**What to do**
The word "yellow" marks the lines to report; pull each of them from the listing.
***
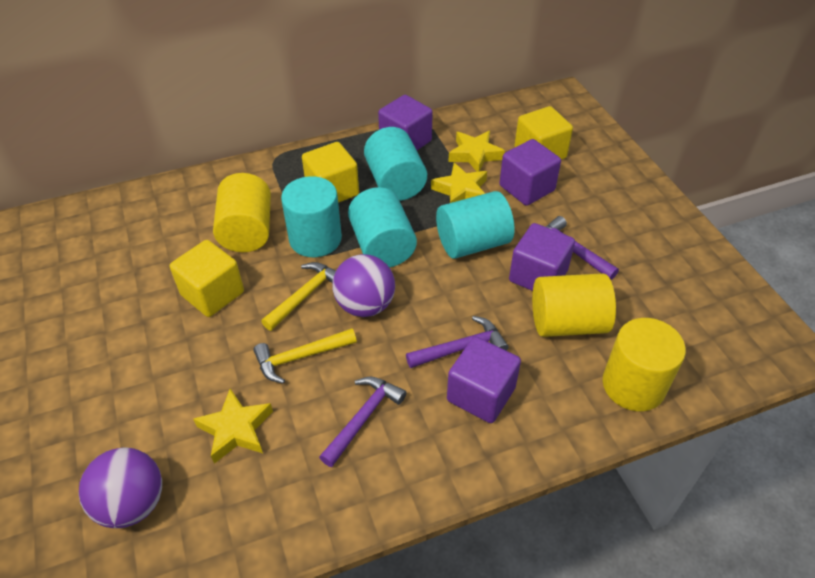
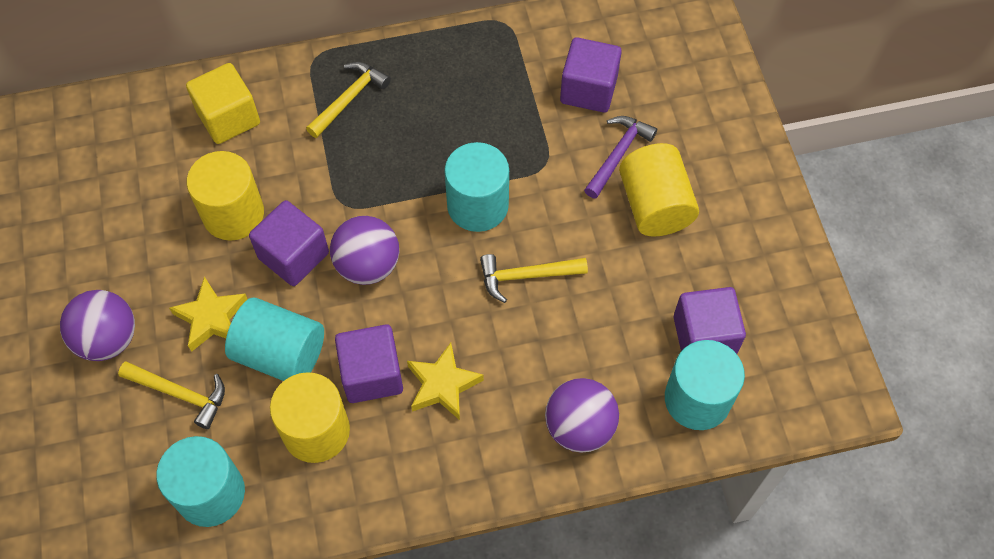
purple ball: 2 -> 3
purple hammer: 3 -> 1
yellow cube: 3 -> 1
yellow hammer: 2 -> 3
yellow star: 3 -> 2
***
**Output of the task**
yellow cube: 3 -> 1
yellow hammer: 2 -> 3
yellow star: 3 -> 2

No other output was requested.